#### Excerpted data:
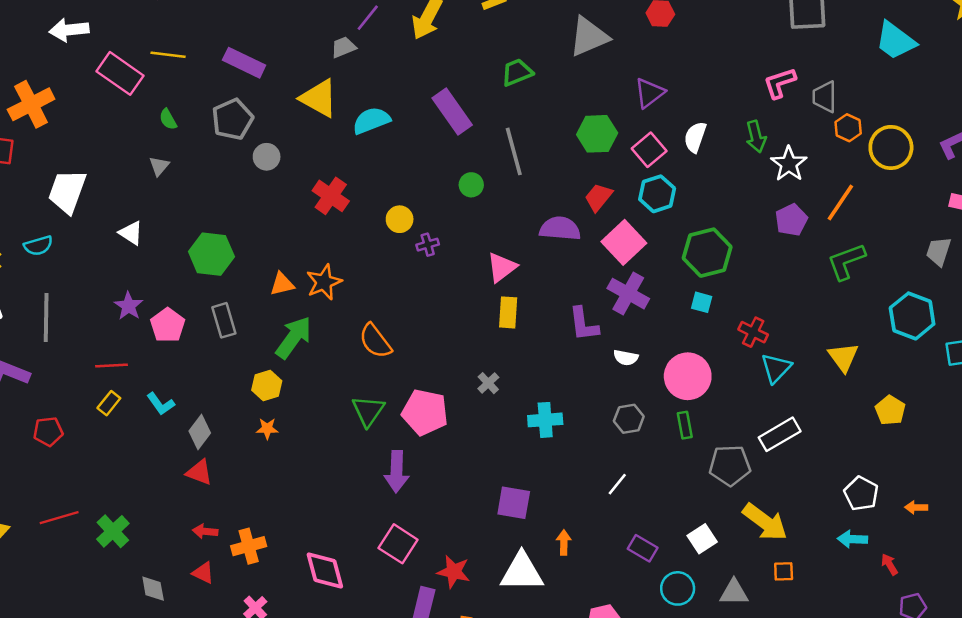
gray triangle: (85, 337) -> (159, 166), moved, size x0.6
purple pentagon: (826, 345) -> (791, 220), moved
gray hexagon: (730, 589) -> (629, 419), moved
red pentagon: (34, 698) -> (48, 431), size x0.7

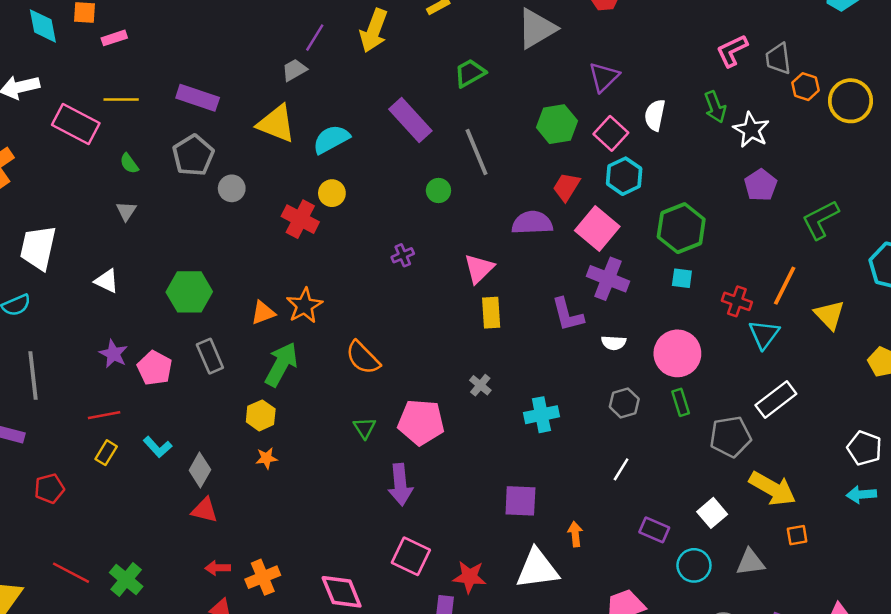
orange line: (840, 203) -> (785, 286), moved
yellow circle: (400, 219) -> (332, 193), moved
green triangle: (368, 411) -> (365, 428), size x0.7
red line: (59, 518) -> (71, 573), turned 51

#### Brief:
The range to print runs from the line with "purple pentagon: (826, 345)" through the last line of the entries, both included; keep it exact and skip the pictures.

#### The answer:
purple pentagon: (826, 345) -> (791, 220), moved
gray hexagon: (730, 589) -> (629, 419), moved
red pentagon: (34, 698) -> (48, 431), size x0.7

orange line: (840, 203) -> (785, 286), moved
yellow circle: (400, 219) -> (332, 193), moved
green triangle: (368, 411) -> (365, 428), size x0.7
red line: (59, 518) -> (71, 573), turned 51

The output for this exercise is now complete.